# INSTRUCTIONS FOR THE TASK
Transcribe the records below exactly as they appear, omitting any pictures.

##########

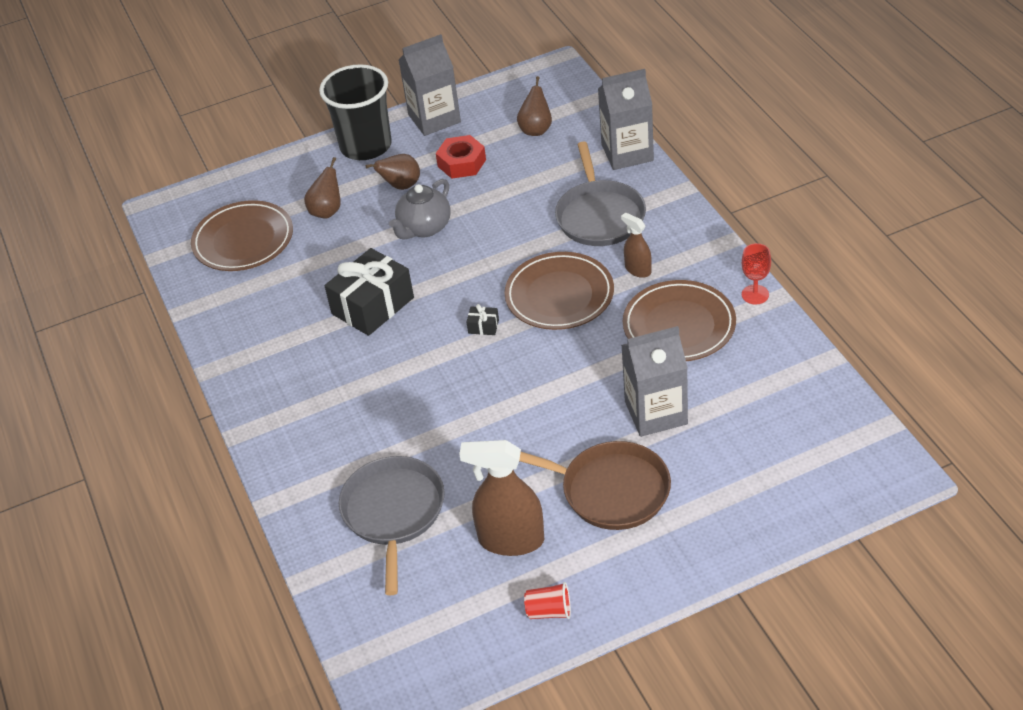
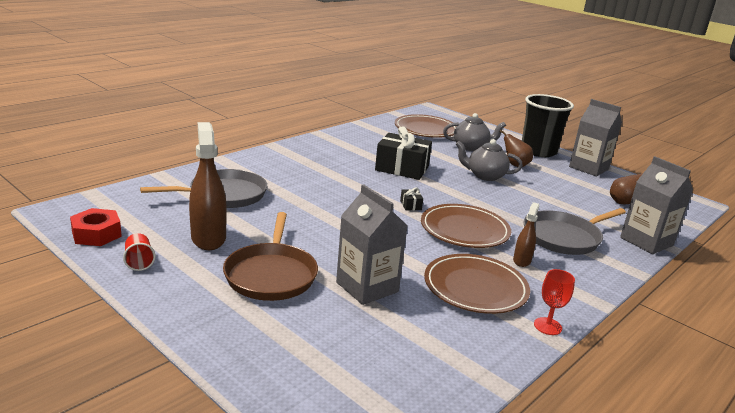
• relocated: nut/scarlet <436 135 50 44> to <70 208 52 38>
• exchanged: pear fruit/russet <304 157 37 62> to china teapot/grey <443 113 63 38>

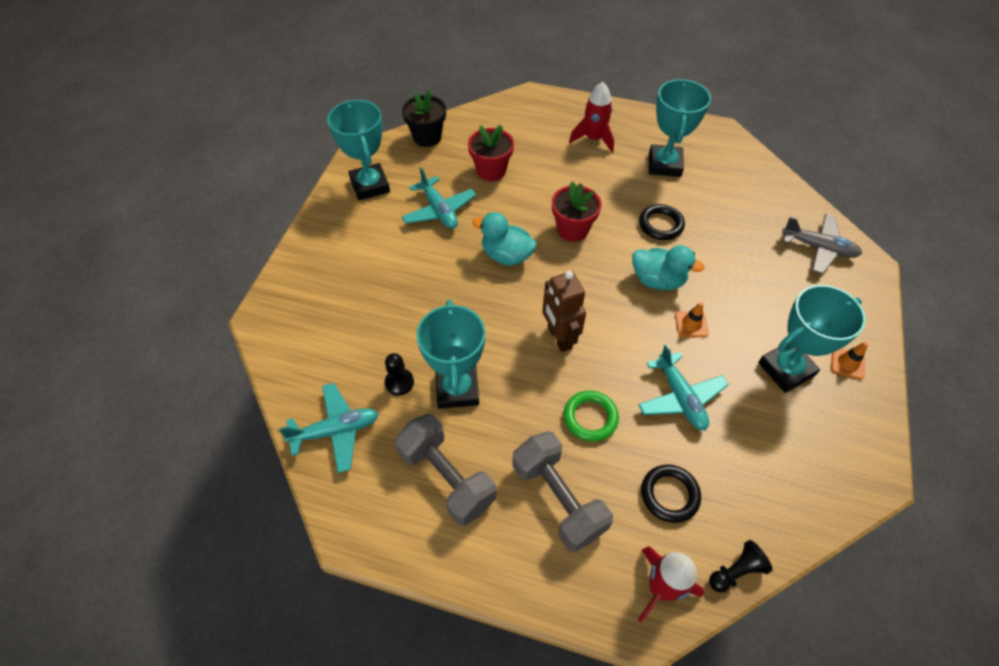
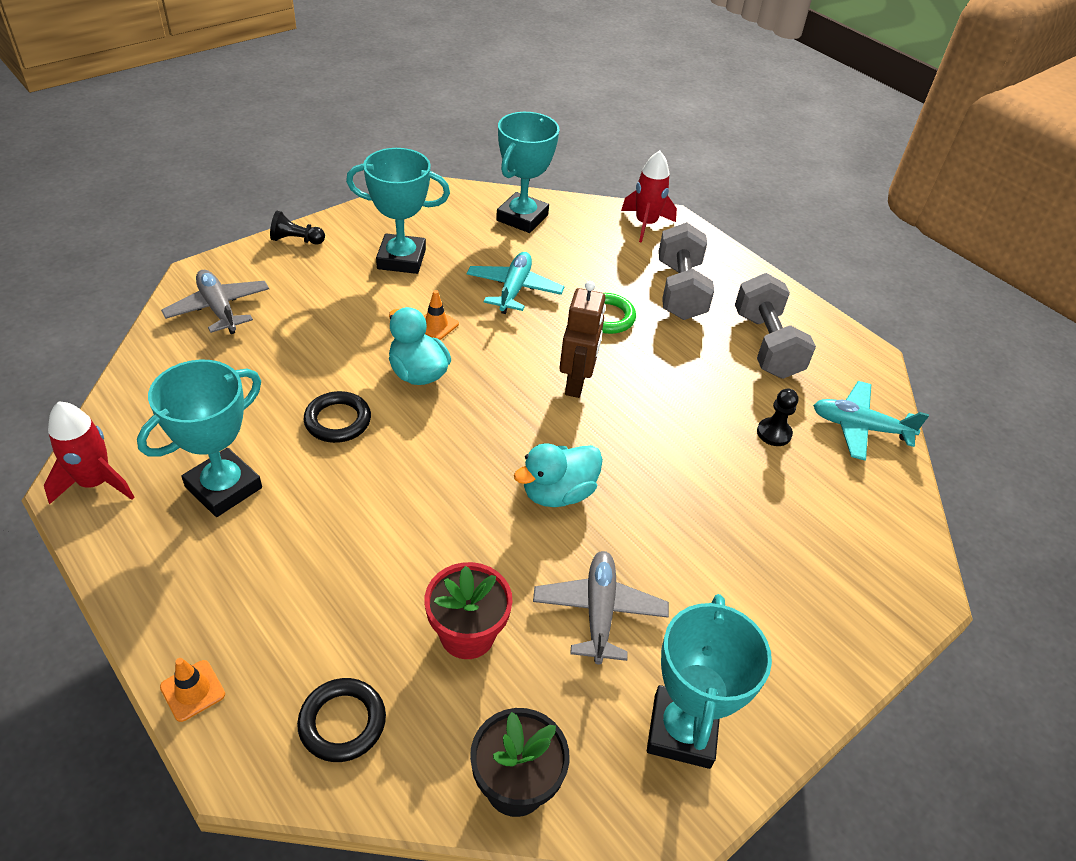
• missing: potted plant/scarlet <552 182 50 60>
• relocated: award cup/teal <416 300 69 109> to <496 112 63 121>
• relocated: rocket/scarlet <569 82 45 70> to <44 401 90 103>
• relocated: hoop/ebony <641 464 60 59> to <297 678 89 84>
• relocated: pawn/ebony <709 540 64 53> to <270 211 55 33>
• relocated: road cone/orange-coloured <831 342 37 38> to <160 658 65 64>
• colour: toy plane/teal <402 167 74 62> to toy plane/grey <533 551 136 114>
• spun: toy duck/teal <473 212 64 53> = <514 443 89 64> 90 degrees clockwise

##########

# SOLUTION TO THE EXERCISE
• relocated: nut/scarlet <436 135 50 44> to <70 208 52 38>
• exchanged: pear fruit/russet <304 157 37 62> to china teapot/grey <443 113 63 38>

• missing: potted plant/scarlet <552 182 50 60>
• relocated: award cup/teal <416 300 69 109> to <496 112 63 121>
• relocated: rocket/scarlet <569 82 45 70> to <44 401 90 103>
• relocated: hoop/ebony <641 464 60 59> to <297 678 89 84>
• relocated: pawn/ebony <709 540 64 53> to <270 211 55 33>
• relocated: road cone/orange-coloured <831 342 37 38> to <160 658 65 64>
• colour: toy plane/teal <402 167 74 62> to toy plane/grey <533 551 136 114>
• spun: toy duck/teal <473 212 64 53> = <514 443 89 64> 90 degrees clockwise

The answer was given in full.